+++ GIVEN ENTRIES
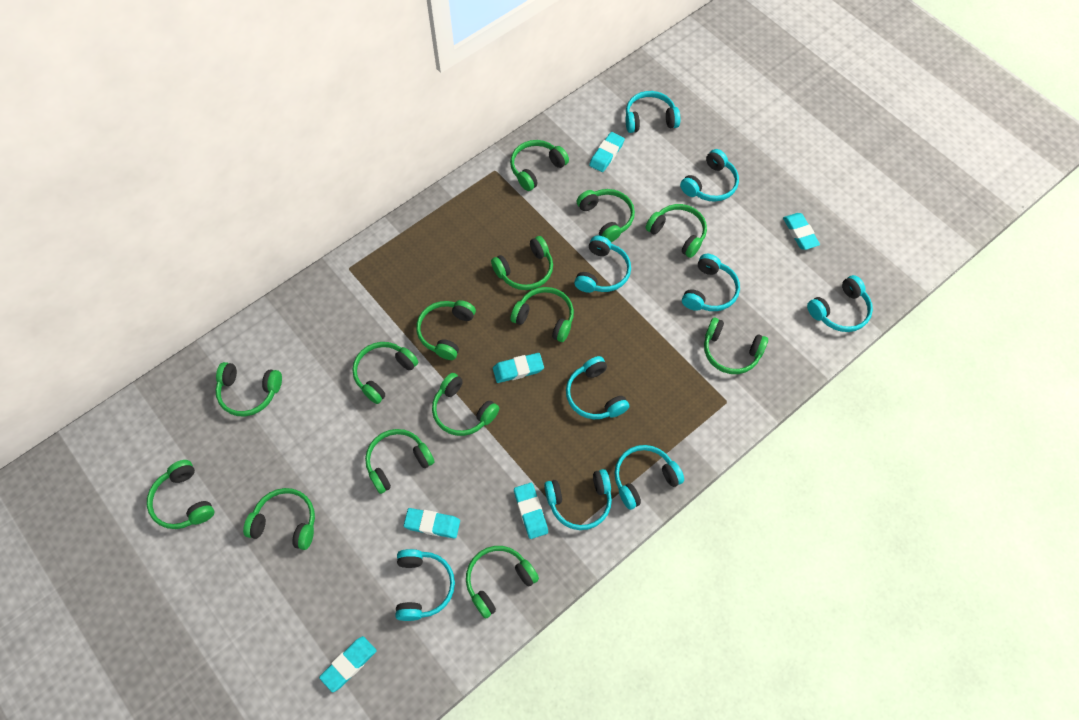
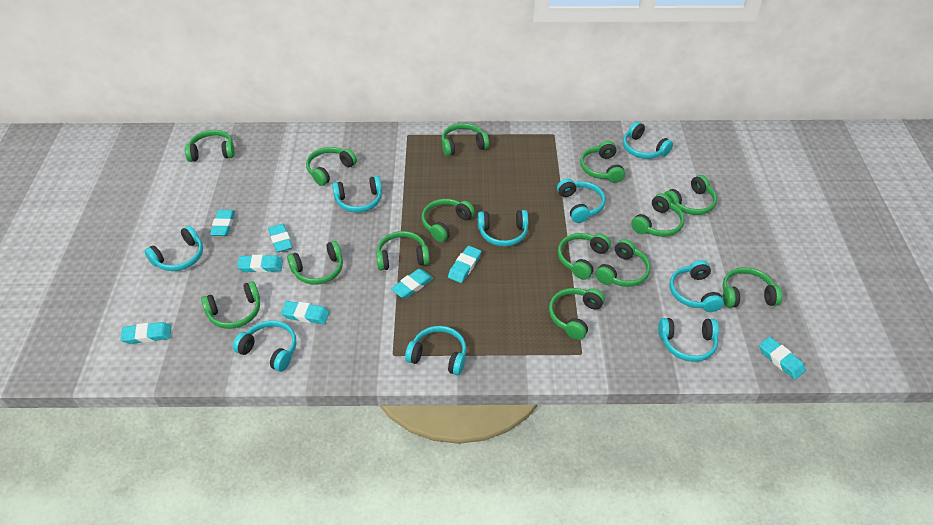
turquoise eraser: 6 -> 8

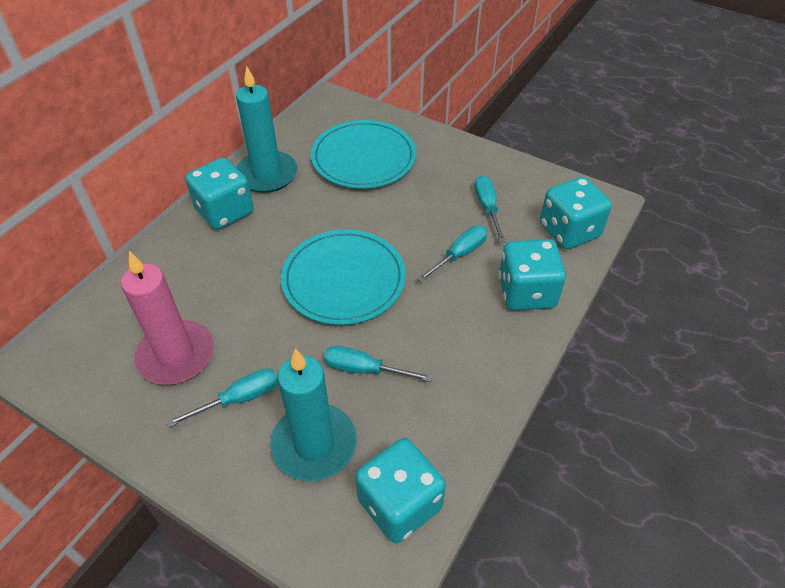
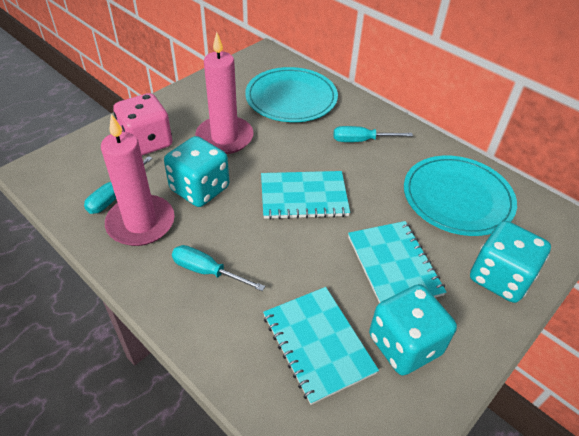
pink candle: 1 -> 2
pink dice: 0 -> 1
turquoise candle: 2 -> 0
turquoise dice: 4 -> 3
turquoise notebook: 0 -> 3
turquoise screwdriver: 4 -> 3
++++++
YOUR INSTRUCTIONS:
Print every entry exactly. Pictures are not part of the copy.

FINISHED TASK:
turquoise eraser: 6 -> 8

pink candle: 1 -> 2
pink dice: 0 -> 1
turquoise candle: 2 -> 0
turquoise dice: 4 -> 3
turquoise notebook: 0 -> 3
turquoise screwdriver: 4 -> 3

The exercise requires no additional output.